WRITTEN EXERCISE:
Substitute "turned" for every "rotated" in the lines below and leave everything else unchanged. Omit the pictures from your answer.

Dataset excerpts

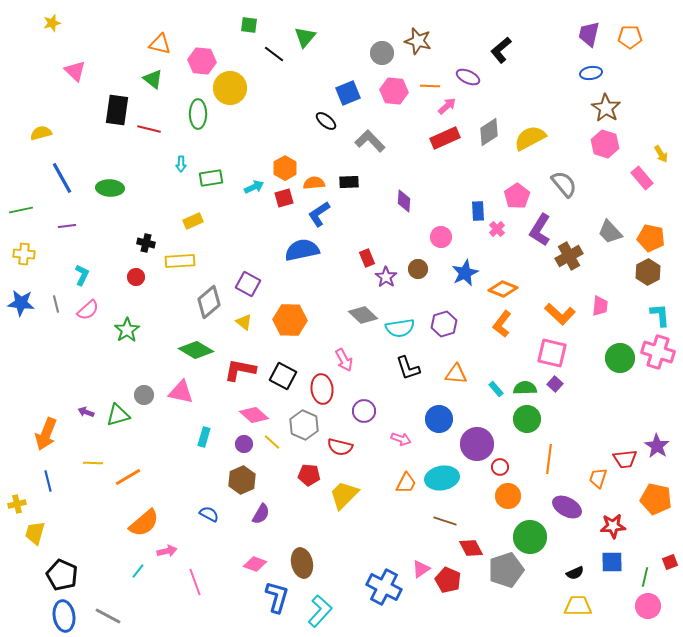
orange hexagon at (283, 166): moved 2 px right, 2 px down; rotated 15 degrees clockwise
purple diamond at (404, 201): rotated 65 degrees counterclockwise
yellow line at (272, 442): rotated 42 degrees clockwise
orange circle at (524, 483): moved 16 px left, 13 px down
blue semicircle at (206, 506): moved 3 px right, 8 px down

RESPONSE:
orange hexagon at (283, 166): moved 2 px right, 2 px down; turned 15 degrees clockwise
purple diamond at (404, 201): turned 65 degrees counterclockwise
yellow line at (272, 442): turned 42 degrees clockwise
orange circle at (524, 483): moved 16 px left, 13 px down
blue semicircle at (206, 506): moved 3 px right, 8 px down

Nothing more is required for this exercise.